Records from a data source:
--------

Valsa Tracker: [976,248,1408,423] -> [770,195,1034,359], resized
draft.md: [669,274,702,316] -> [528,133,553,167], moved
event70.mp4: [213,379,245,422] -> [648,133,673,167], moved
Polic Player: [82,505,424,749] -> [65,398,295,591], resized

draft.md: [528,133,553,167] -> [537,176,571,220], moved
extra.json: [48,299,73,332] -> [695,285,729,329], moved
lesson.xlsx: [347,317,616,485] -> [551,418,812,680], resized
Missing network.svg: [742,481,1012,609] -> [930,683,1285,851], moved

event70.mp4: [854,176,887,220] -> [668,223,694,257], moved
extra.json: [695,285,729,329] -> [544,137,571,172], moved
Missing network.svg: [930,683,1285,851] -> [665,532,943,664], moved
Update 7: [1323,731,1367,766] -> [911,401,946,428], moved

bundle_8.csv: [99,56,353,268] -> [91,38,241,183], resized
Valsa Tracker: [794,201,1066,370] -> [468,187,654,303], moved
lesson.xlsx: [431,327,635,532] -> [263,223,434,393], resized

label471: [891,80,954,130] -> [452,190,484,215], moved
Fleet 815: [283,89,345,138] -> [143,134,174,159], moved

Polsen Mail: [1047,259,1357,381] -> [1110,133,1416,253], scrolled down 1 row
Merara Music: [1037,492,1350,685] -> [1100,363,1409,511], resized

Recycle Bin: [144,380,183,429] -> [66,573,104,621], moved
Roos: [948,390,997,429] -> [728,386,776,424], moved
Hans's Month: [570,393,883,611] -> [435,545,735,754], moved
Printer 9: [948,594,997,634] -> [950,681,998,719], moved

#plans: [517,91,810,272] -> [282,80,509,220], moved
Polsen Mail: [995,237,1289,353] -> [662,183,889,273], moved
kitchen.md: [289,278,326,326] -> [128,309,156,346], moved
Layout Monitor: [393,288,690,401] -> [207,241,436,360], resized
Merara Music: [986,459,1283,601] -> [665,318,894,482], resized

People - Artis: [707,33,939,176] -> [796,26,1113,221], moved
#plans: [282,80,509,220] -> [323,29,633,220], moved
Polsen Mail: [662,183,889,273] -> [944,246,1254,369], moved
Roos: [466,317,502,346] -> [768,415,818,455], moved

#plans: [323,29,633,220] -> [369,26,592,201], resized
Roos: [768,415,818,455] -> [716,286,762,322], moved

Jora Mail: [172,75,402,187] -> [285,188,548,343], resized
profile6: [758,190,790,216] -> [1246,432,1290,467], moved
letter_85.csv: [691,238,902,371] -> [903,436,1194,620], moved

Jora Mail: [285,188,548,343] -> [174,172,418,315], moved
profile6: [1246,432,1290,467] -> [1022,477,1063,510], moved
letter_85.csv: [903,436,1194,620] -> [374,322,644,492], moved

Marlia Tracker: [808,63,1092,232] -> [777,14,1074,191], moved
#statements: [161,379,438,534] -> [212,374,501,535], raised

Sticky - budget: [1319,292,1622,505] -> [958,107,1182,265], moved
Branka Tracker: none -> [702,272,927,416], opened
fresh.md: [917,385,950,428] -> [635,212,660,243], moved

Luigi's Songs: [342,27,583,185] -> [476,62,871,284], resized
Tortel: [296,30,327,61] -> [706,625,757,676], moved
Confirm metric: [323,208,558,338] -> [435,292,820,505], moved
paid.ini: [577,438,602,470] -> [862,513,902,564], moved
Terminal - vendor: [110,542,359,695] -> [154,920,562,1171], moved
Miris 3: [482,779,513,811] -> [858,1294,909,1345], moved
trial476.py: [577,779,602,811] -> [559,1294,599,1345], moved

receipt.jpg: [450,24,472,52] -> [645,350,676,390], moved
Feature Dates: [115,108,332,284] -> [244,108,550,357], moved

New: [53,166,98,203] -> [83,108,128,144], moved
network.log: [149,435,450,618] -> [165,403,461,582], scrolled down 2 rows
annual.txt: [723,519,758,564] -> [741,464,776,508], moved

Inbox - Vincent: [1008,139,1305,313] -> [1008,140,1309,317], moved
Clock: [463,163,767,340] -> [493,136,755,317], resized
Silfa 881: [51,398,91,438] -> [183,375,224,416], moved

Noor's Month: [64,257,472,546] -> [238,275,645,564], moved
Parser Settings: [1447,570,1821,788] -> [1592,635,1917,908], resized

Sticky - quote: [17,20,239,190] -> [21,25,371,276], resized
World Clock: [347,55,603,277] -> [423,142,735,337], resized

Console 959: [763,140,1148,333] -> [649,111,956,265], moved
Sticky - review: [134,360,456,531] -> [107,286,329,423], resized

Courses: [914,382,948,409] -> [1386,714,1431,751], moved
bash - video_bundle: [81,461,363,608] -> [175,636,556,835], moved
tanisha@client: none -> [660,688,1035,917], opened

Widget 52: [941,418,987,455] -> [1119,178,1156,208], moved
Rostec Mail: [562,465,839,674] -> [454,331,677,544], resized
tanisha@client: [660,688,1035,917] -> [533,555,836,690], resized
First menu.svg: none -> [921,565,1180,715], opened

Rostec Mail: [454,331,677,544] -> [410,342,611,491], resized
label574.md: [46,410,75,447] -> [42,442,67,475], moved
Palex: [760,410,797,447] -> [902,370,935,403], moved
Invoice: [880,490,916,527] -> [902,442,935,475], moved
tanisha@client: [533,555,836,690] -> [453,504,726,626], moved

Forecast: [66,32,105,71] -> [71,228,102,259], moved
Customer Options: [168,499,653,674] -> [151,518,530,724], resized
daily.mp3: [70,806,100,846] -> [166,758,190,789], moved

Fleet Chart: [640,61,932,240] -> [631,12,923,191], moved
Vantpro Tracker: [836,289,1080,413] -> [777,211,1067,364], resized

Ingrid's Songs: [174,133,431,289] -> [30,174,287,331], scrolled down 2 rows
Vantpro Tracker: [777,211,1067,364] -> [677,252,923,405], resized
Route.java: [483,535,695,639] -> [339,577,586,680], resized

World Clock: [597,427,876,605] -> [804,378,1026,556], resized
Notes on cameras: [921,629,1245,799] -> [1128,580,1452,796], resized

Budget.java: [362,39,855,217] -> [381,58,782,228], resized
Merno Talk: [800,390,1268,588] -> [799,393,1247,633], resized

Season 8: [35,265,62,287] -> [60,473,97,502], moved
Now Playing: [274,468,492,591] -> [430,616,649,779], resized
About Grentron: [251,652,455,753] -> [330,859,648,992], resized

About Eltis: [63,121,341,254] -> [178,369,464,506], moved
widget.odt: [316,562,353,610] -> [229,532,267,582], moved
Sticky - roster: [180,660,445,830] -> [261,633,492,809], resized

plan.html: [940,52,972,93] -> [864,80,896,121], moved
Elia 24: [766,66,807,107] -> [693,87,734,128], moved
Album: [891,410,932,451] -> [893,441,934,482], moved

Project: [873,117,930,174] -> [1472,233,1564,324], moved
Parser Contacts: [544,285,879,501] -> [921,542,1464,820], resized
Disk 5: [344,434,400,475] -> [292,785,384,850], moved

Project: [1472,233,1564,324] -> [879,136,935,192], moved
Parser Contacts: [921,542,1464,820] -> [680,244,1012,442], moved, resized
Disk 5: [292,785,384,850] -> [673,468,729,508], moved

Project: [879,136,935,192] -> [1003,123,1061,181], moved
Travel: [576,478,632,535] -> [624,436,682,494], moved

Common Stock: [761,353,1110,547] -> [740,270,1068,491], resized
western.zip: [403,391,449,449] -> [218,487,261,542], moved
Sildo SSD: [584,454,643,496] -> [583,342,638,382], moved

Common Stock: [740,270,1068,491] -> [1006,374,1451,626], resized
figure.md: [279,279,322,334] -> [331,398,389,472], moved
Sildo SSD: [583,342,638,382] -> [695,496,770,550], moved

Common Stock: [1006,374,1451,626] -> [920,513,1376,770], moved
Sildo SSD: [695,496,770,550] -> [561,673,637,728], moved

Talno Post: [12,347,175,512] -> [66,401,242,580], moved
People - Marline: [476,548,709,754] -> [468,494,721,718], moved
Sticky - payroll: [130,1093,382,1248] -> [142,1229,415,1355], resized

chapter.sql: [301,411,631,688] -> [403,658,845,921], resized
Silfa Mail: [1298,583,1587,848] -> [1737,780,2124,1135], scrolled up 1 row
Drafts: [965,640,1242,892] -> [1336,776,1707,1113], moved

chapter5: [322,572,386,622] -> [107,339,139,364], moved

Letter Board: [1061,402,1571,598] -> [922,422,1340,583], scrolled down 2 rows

--------

Exercise:
Starting at the first line of the data above, please restate word for word every line up to and including the one that holds "Polsen Mail: [662,183,889,273]", and add nothing else.

Output:
Valsa Tracker: [976,248,1408,423] -> [770,195,1034,359], resized
draft.md: [669,274,702,316] -> [528,133,553,167], moved
event70.mp4: [213,379,245,422] -> [648,133,673,167], moved
Polic Player: [82,505,424,749] -> [65,398,295,591], resized

draft.md: [528,133,553,167] -> [537,176,571,220], moved
extra.json: [48,299,73,332] -> [695,285,729,329], moved
lesson.xlsx: [347,317,616,485] -> [551,418,812,680], resized
Missing network.svg: [742,481,1012,609] -> [930,683,1285,851], moved

event70.mp4: [854,176,887,220] -> [668,223,694,257], moved
extra.json: [695,285,729,329] -> [544,137,571,172], moved
Missing network.svg: [930,683,1285,851] -> [665,532,943,664], moved
Update 7: [1323,731,1367,766] -> [911,401,946,428], moved

bundle_8.csv: [99,56,353,268] -> [91,38,241,183], resized
Valsa Tracker: [794,201,1066,370] -> [468,187,654,303], moved
lesson.xlsx: [431,327,635,532] -> [263,223,434,393], resized

label471: [891,80,954,130] -> [452,190,484,215], moved
Fleet 815: [283,89,345,138] -> [143,134,174,159], moved

Polsen Mail: [1047,259,1357,381] -> [1110,133,1416,253], scrolled down 1 row
Merara Music: [1037,492,1350,685] -> [1100,363,1409,511], resized

Recycle Bin: [144,380,183,429] -> [66,573,104,621], moved
Roos: [948,390,997,429] -> [728,386,776,424], moved
Hans's Month: [570,393,883,611] -> [435,545,735,754], moved
Printer 9: [948,594,997,634] -> [950,681,998,719], moved

#plans: [517,91,810,272] -> [282,80,509,220], moved
Polsen Mail: [995,237,1289,353] -> [662,183,889,273], moved
kitchen.md: [289,278,326,326] -> [128,309,156,346], moved
Layout Monitor: [393,288,690,401] -> [207,241,436,360], resized
Merara Music: [986,459,1283,601] -> [665,318,894,482], resized

People - Artis: [707,33,939,176] -> [796,26,1113,221], moved
#plans: [282,80,509,220] -> [323,29,633,220], moved
Polsen Mail: [662,183,889,273] -> [944,246,1254,369], moved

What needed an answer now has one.